*Problem statement:* The lines to repeat are those below from the one containing "brown mouse: 2 -> 1" down to the one containing "white lamp: 7 -> 6", both included; reproduce them exactly and nothing else.

*Data for processing:*
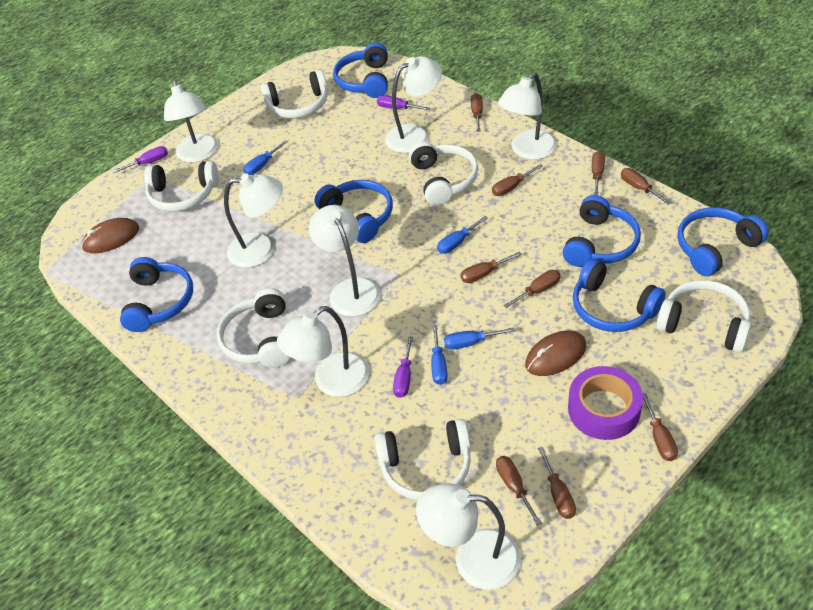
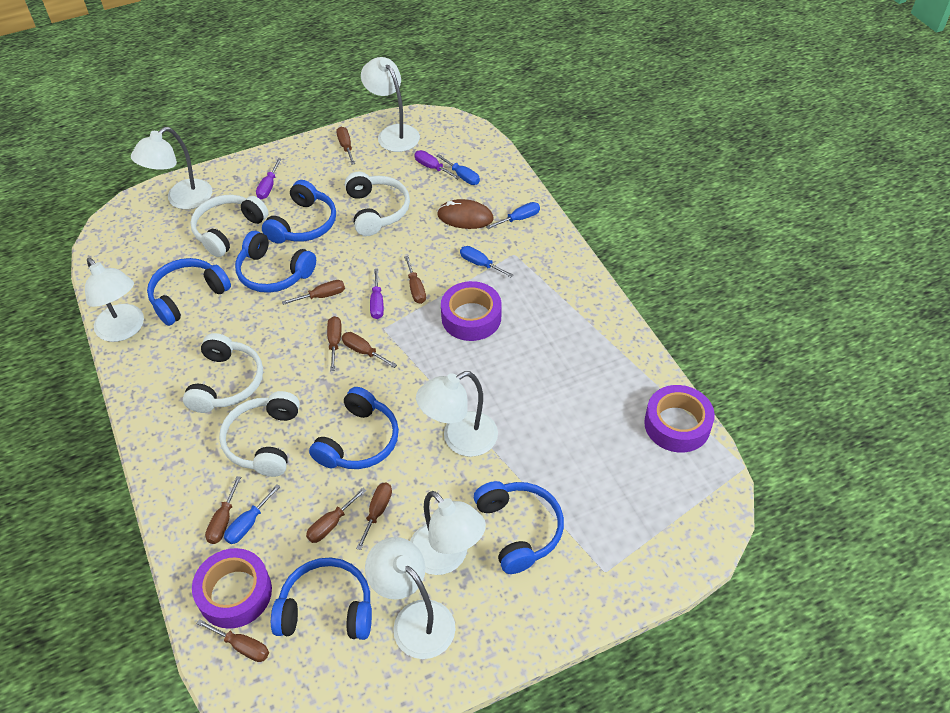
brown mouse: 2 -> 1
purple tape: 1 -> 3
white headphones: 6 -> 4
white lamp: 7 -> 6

--

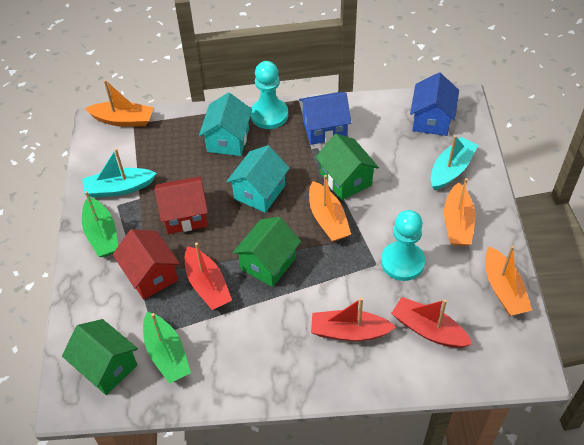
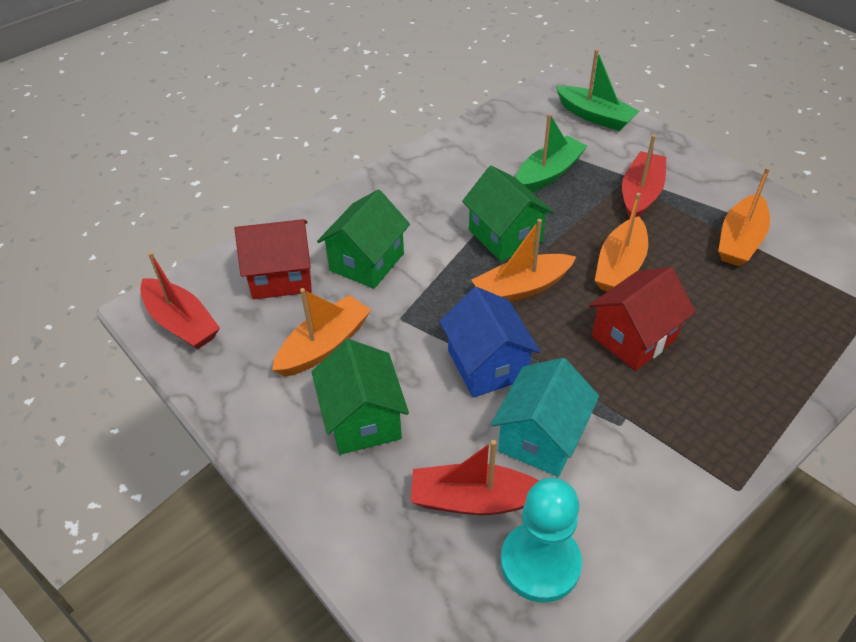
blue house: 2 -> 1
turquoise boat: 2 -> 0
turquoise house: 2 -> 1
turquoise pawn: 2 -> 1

*Task solution:*
brown mouse: 2 -> 1
purple tape: 1 -> 3
white headphones: 6 -> 4
white lamp: 7 -> 6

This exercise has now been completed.